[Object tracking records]
-.-.-

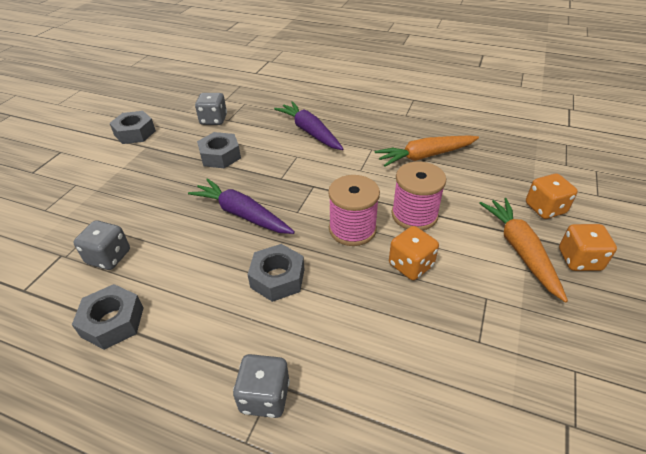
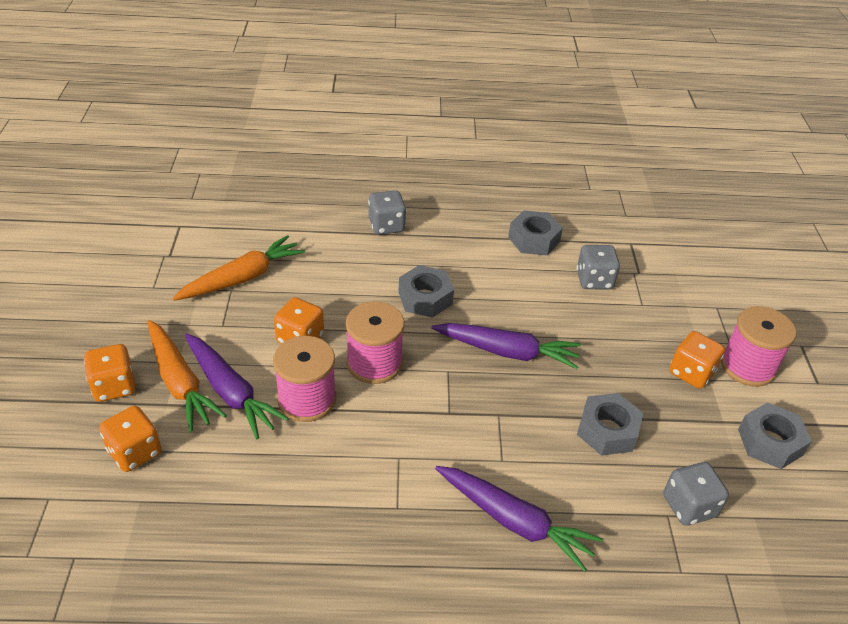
camera: 155 degrees right, 0 degrees up
orange carrot [375,135,479,167] -> orange carrot moved to [172,235,305,301]
none -> purple carrot [185,334,289,439]
none -> orange dice [670,331,725,388]
none -> pink spool [721,306,796,387]

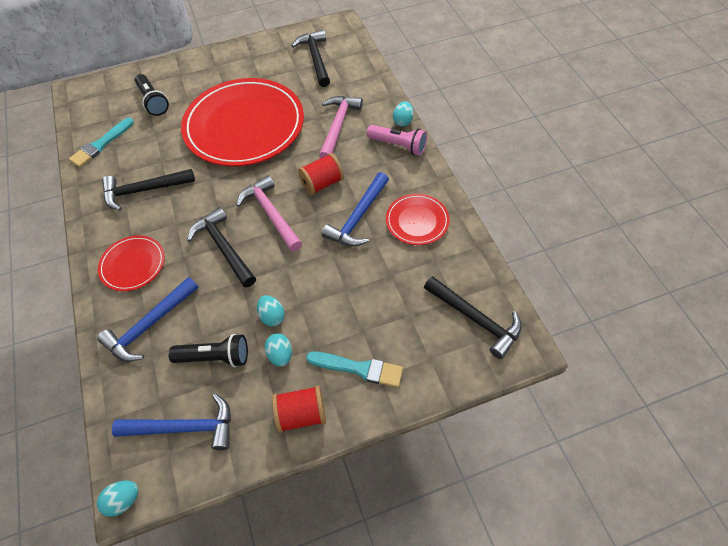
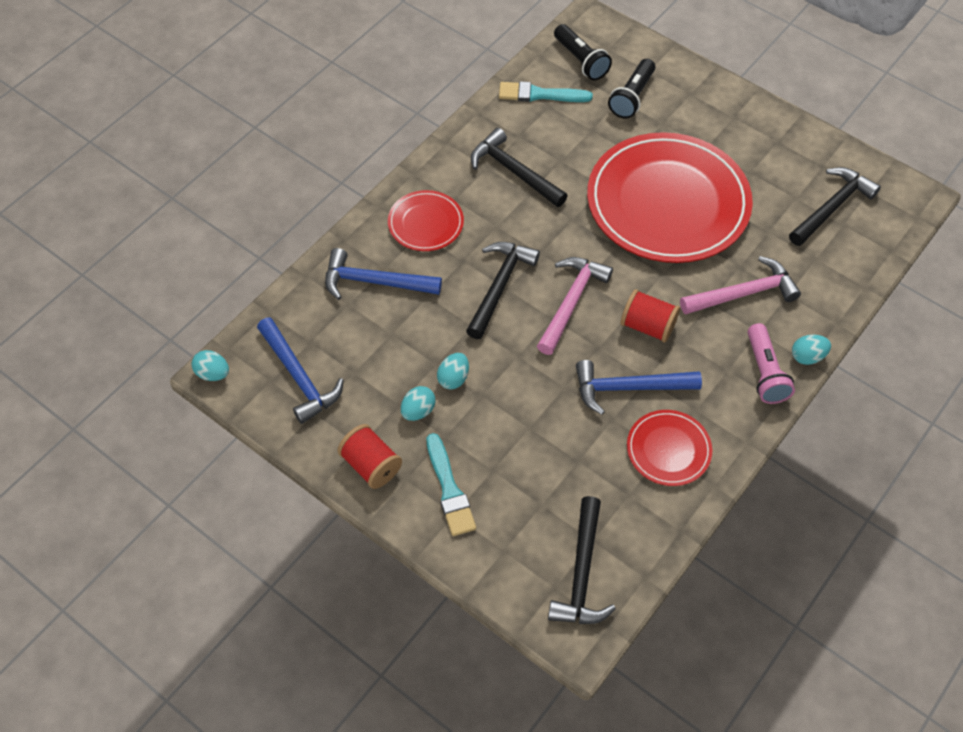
camera: 55 degrees right, 0 degrees up
black flashlight [168,334,248,367] -> black flashlight moved to [554,24,612,80]

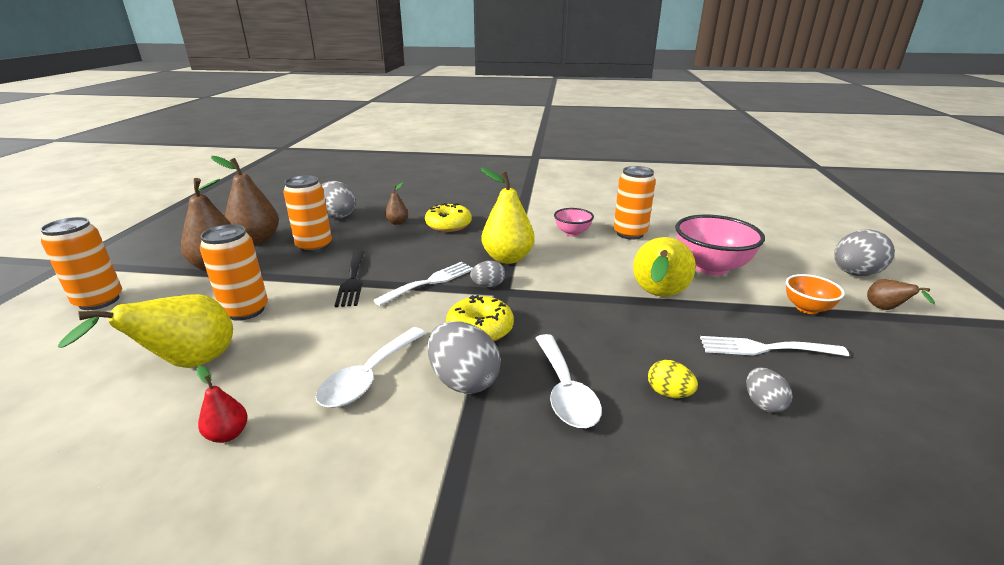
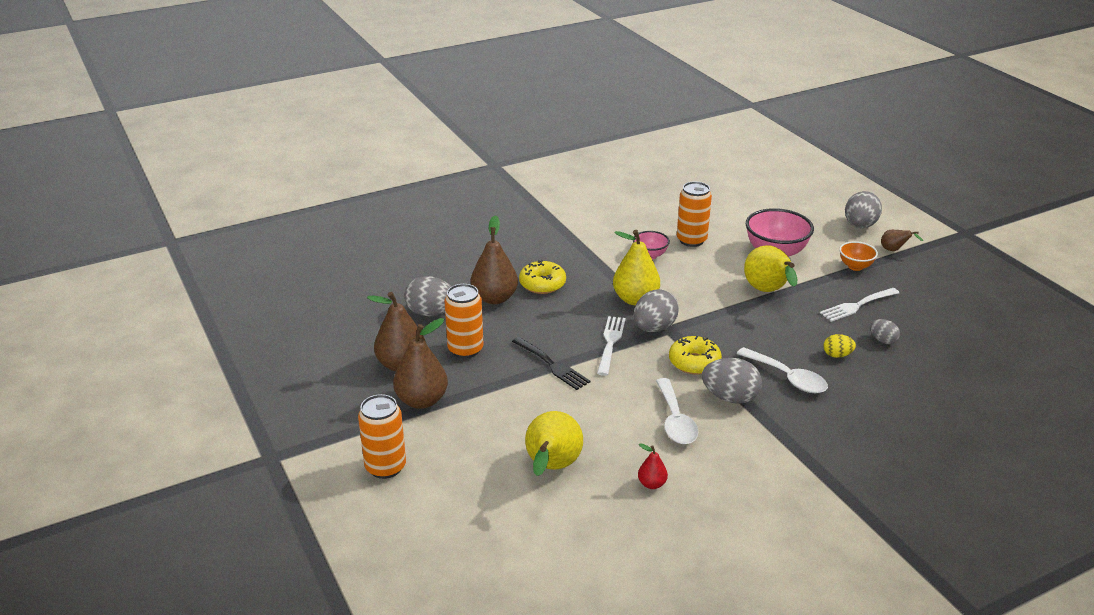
camera: 35 degrees left, 5 degrees up
orange can [200,224,268,321] -> none
brown pear [385,182,408,225] -> brown pear [471,215,518,304], size x2.00
grey egg [470,261,505,287] -> grey egg [634,289,679,332], size x1.81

-.-.-

WHAT YOU WILL DO -
Your answer must be the entries repeated exactly, with no pictures.

SOLUTION TO THE PROBLEM -
camera: 155 degrees right, 0 degrees up
orange carrot [375,135,479,167] -> orange carrot moved to [172,235,305,301]
none -> purple carrot [185,334,289,439]
none -> orange dice [670,331,725,388]
none -> pink spool [721,306,796,387]

camera: 55 degrees right, 0 degrees up
black flashlight [168,334,248,367] -> black flashlight moved to [554,24,612,80]

camera: 35 degrees left, 5 degrees up
orange can [200,224,268,321] -> none
brown pear [385,182,408,225] -> brown pear [471,215,518,304], size x2.00
grey egg [470,261,505,287] -> grey egg [634,289,679,332], size x1.81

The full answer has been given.